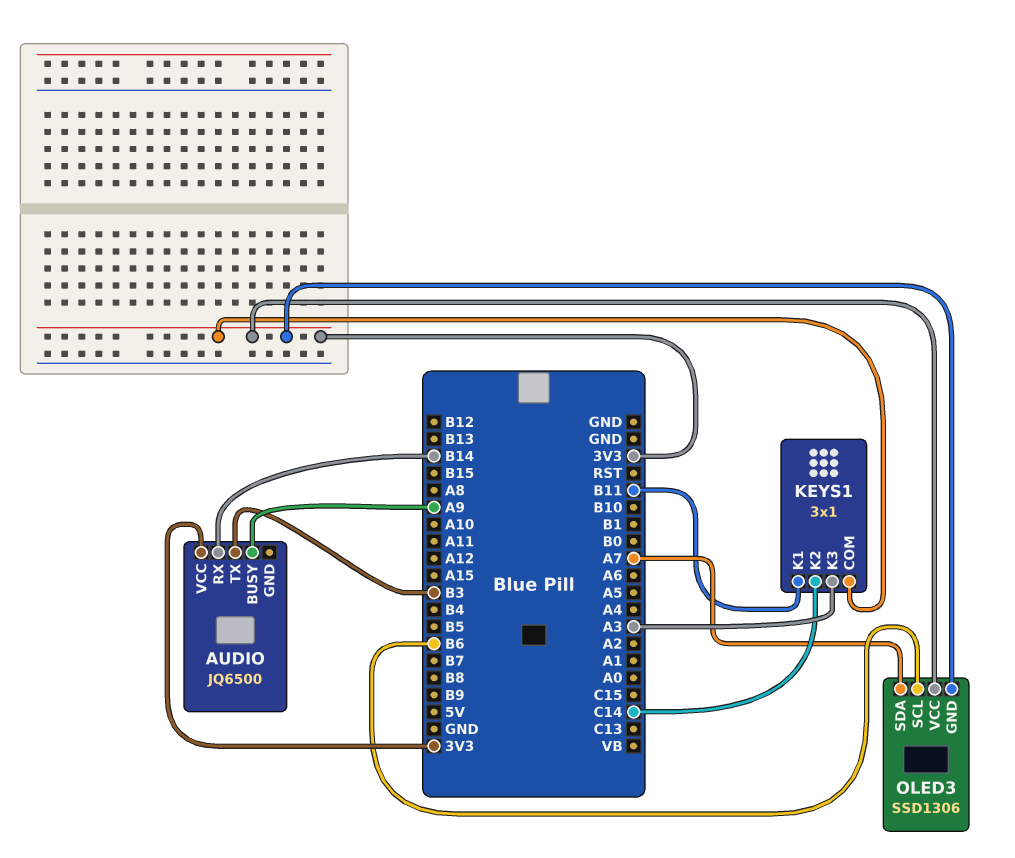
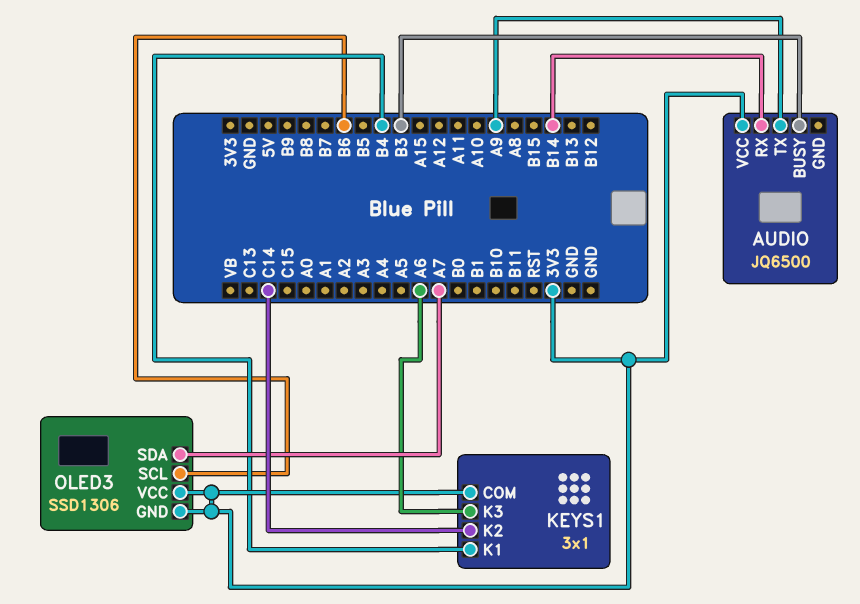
AUDIO pin BUSY: A9 -> B3
AUDIO pin TX: B3 -> A9
KEYS1 pin K1: B11 -> B4
KEYS1 pin K3: A3 -> A6

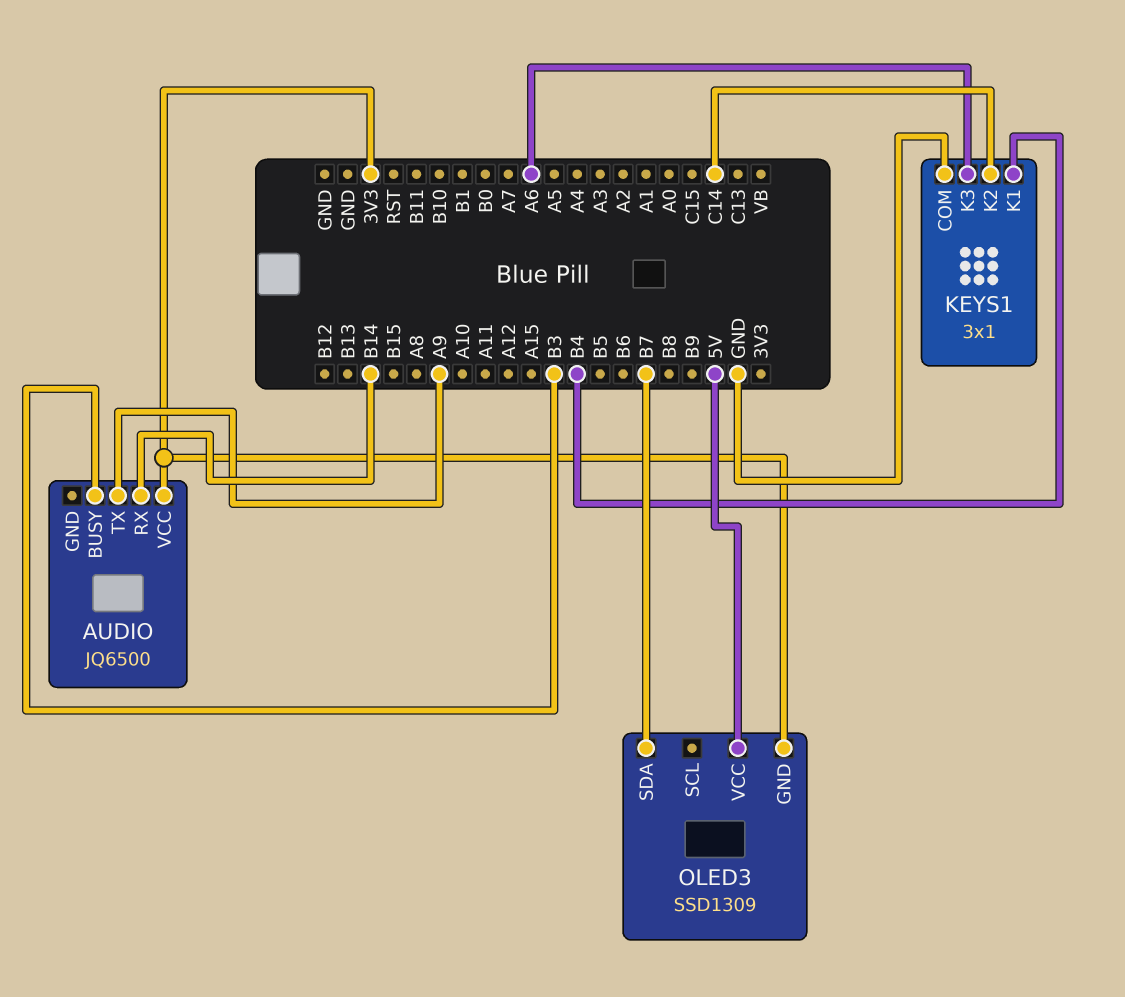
KEYS1 pin COM: 3V3 -> GND
OLED3: SSD1306 -> SSD1309
OLED3 pin SCL: B6 -> none
OLED3 pin SDA: A7 -> B7
OLED3 pin VCC: 3V3 -> 5V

• PROBLEM DESCRIPTION:
State the number of lines above that contain "AUDIO". Write nothing besides it.

• EXERCISE SOLUTION:
2